Recorded data
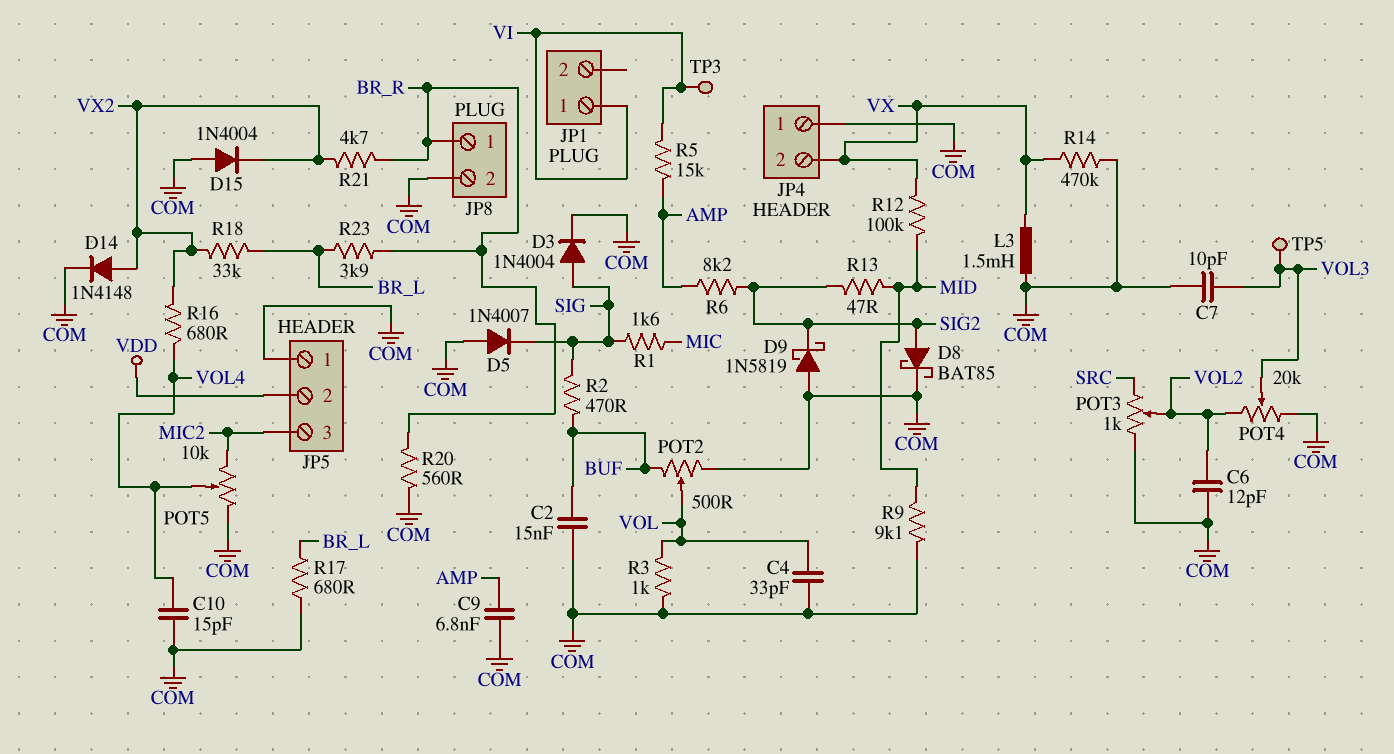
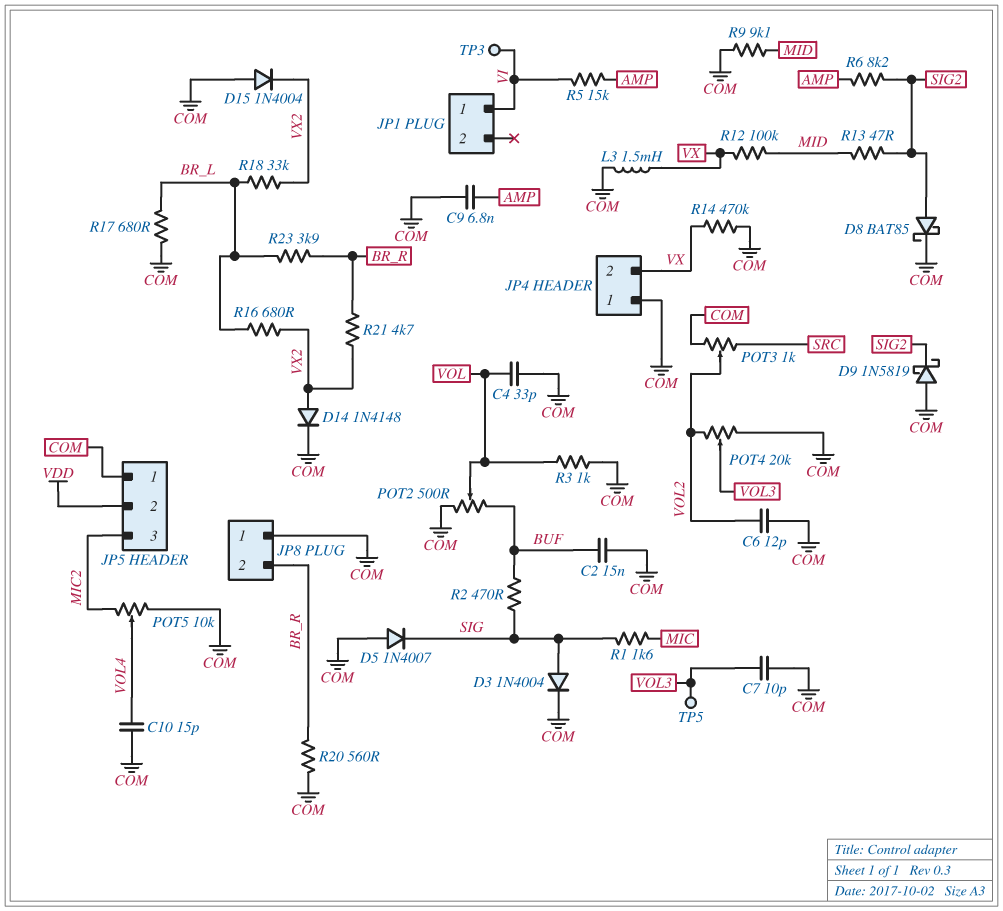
JP8 pin 1: BR_R -> COM
JP8 pin 2: COM -> BR_R
R16: 680 (VOL4, VX2) -> 680 (BR_L, VX2)

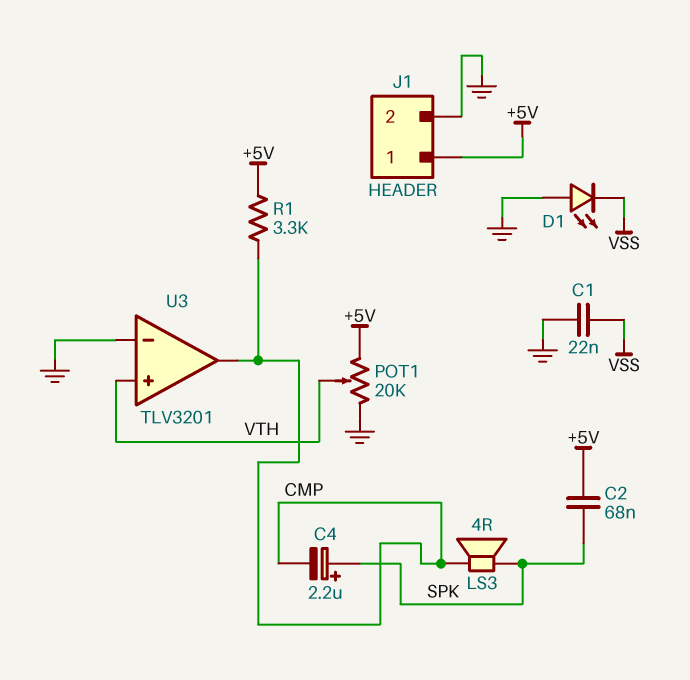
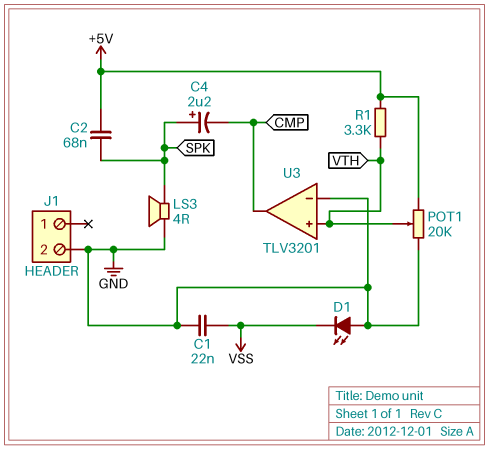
J1 pin 1: +5V -> none
LS3: speaker 4R (CMP, SPK) -> speaker 4R (GND, SPK)
R1: 3.3k (+5V, CMP) -> 3.3k (+5V, VTH)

**What to work on**
Transcribe the entries above verbatim, excluding any image.

**Exercise response**
JP8 pin 1: BR_R -> COM
JP8 pin 2: COM -> BR_R
R16: 680 (VOL4, VX2) -> 680 (BR_L, VX2)

J1 pin 1: +5V -> none
LS3: speaker 4R (CMP, SPK) -> speaker 4R (GND, SPK)
R1: 3.3k (+5V, CMP) -> 3.3k (+5V, VTH)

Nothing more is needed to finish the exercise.